### [WHAT YOU ARE ASKED TO DO]
Each line from the one bearing "white fish: 2 -> 0" through the last line of the entries below should be returned exactly, with pictures left out.

____ WORKING DATA

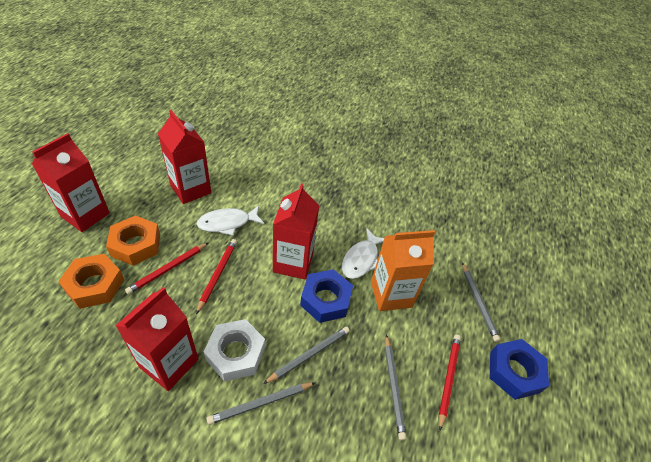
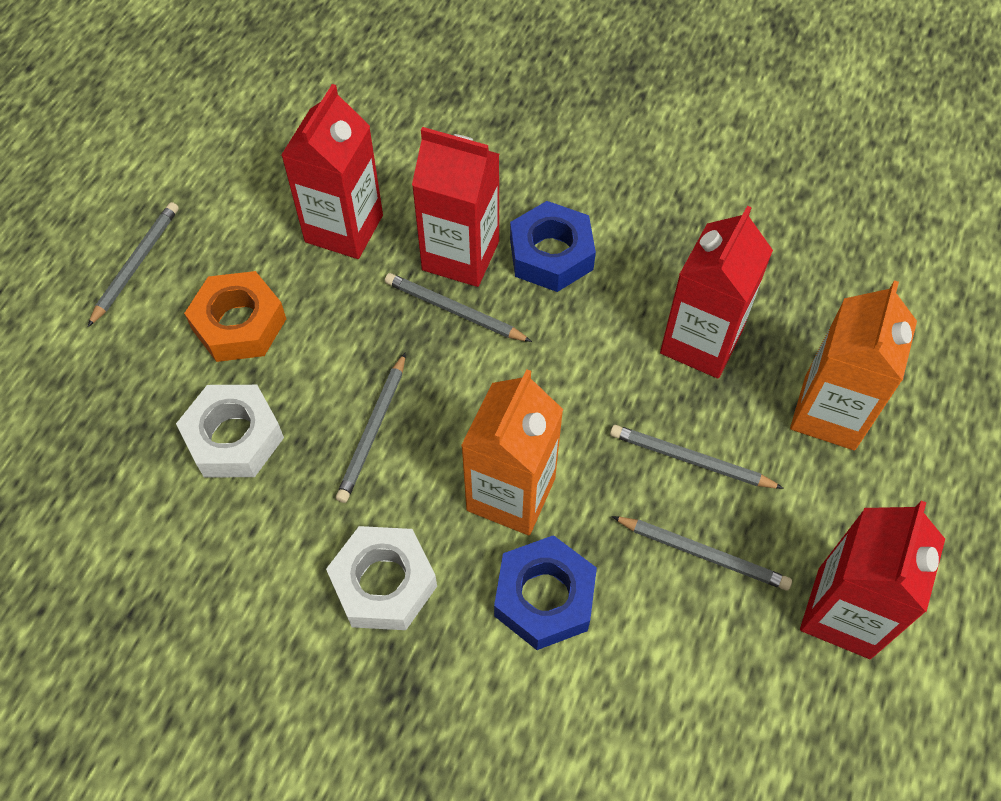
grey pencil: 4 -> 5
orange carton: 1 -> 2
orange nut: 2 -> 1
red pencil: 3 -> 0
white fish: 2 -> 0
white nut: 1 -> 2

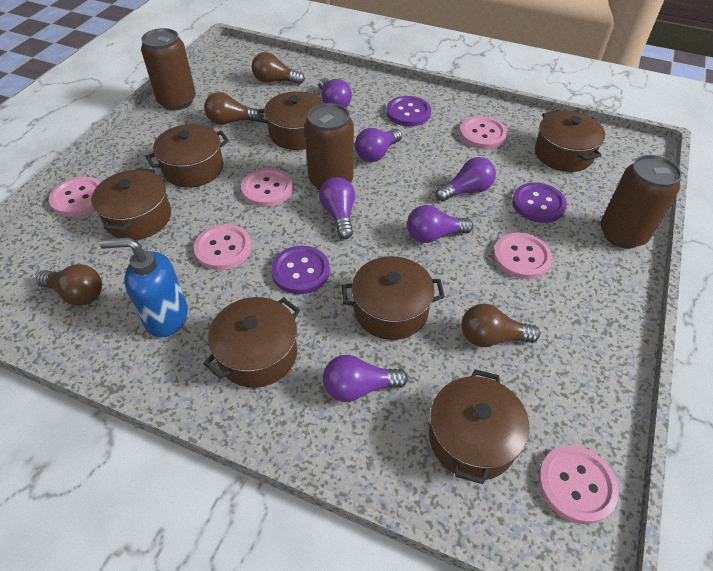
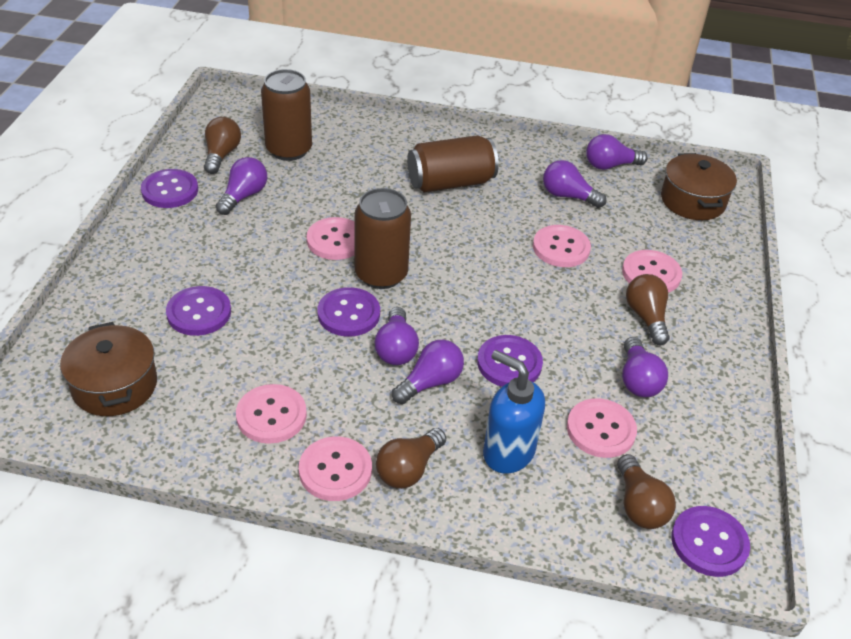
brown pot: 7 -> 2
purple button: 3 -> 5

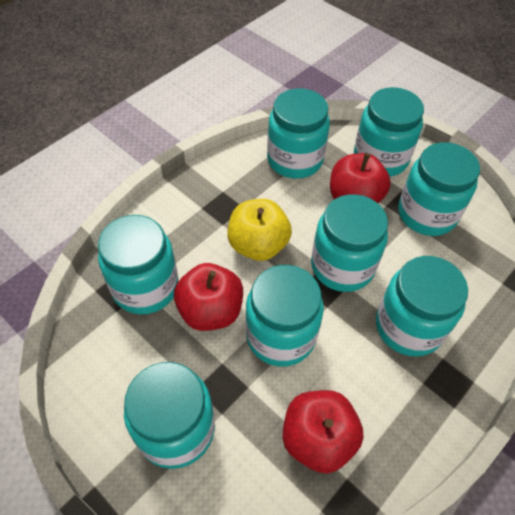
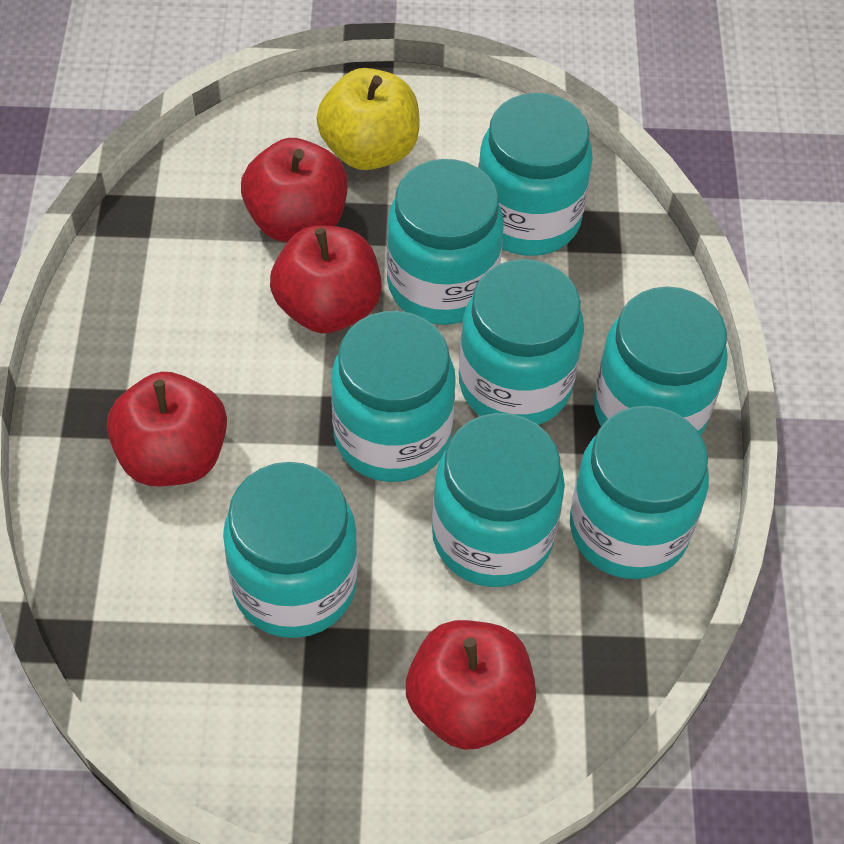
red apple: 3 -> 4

________

### [EXERCISE ANSWER]
white fish: 2 -> 0
white nut: 1 -> 2

brown pot: 7 -> 2
purple button: 3 -> 5

red apple: 3 -> 4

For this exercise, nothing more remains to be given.